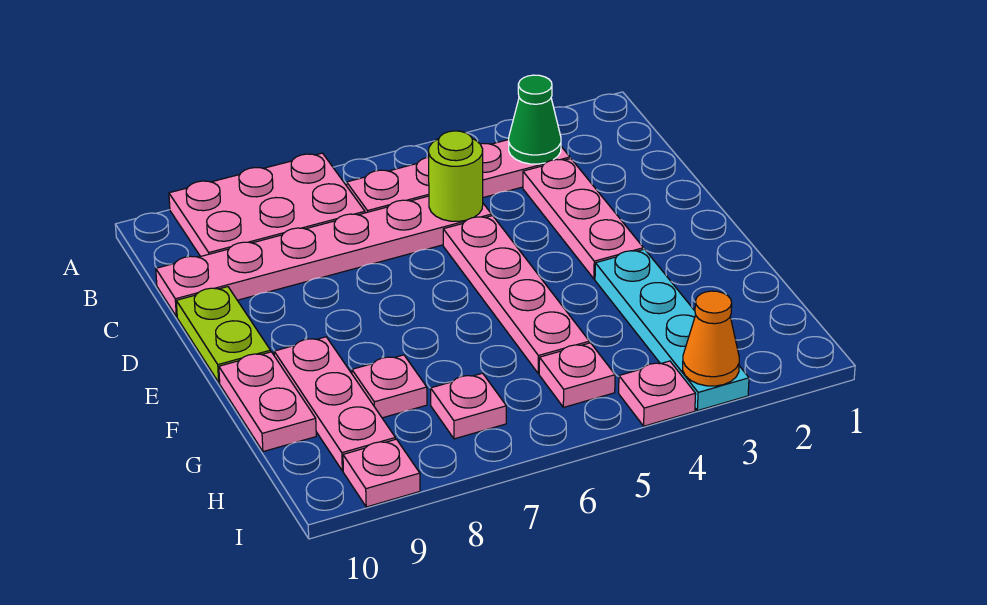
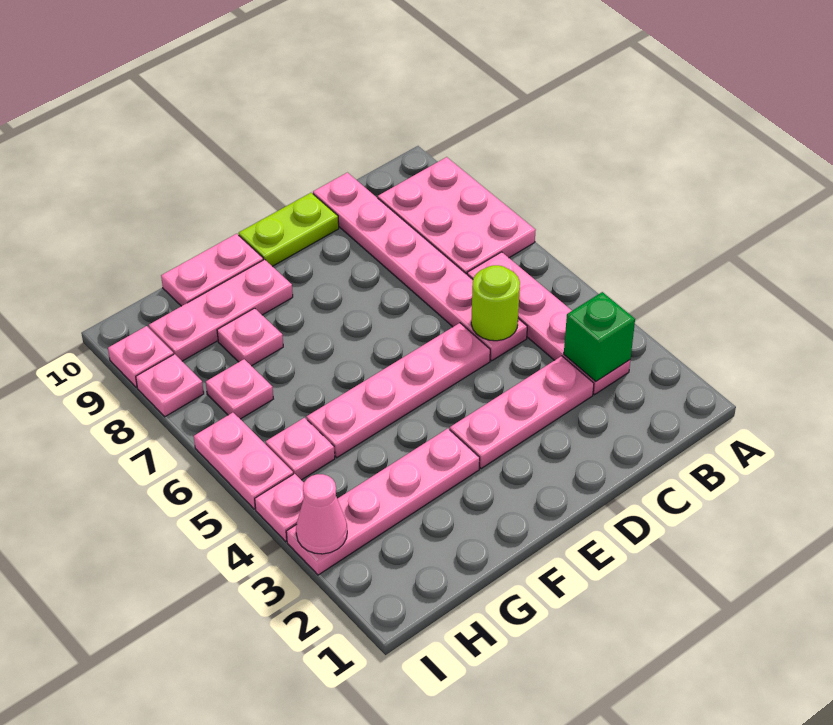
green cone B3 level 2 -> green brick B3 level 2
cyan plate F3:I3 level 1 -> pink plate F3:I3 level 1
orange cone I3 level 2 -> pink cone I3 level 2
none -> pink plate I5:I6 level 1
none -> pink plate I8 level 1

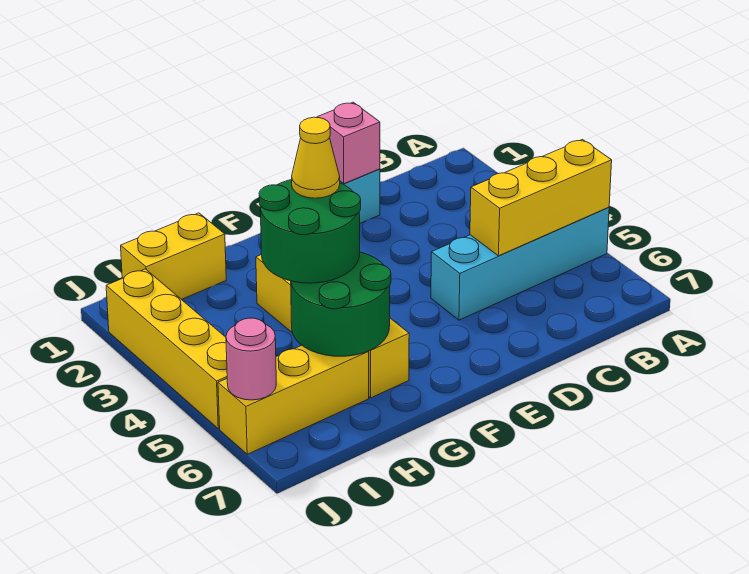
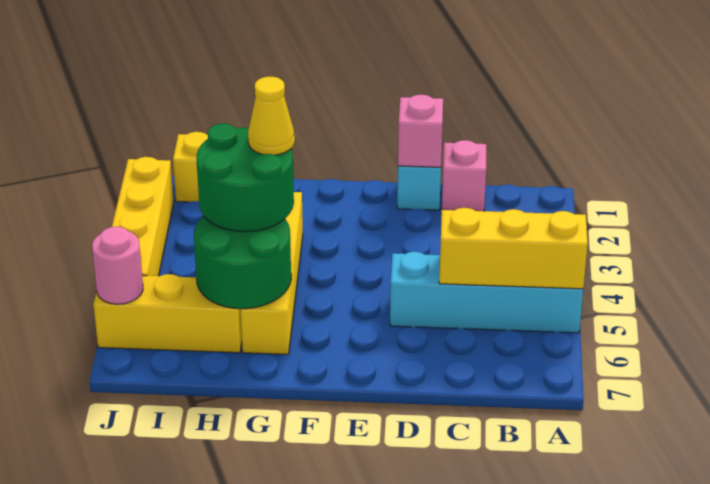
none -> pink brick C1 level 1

Work instructions
Every line above that holds the word "none" is to be found and copied.

Output of the exercise
none -> pink plate I5:I6 level 1
none -> pink plate I8 level 1
none -> pink brick C1 level 1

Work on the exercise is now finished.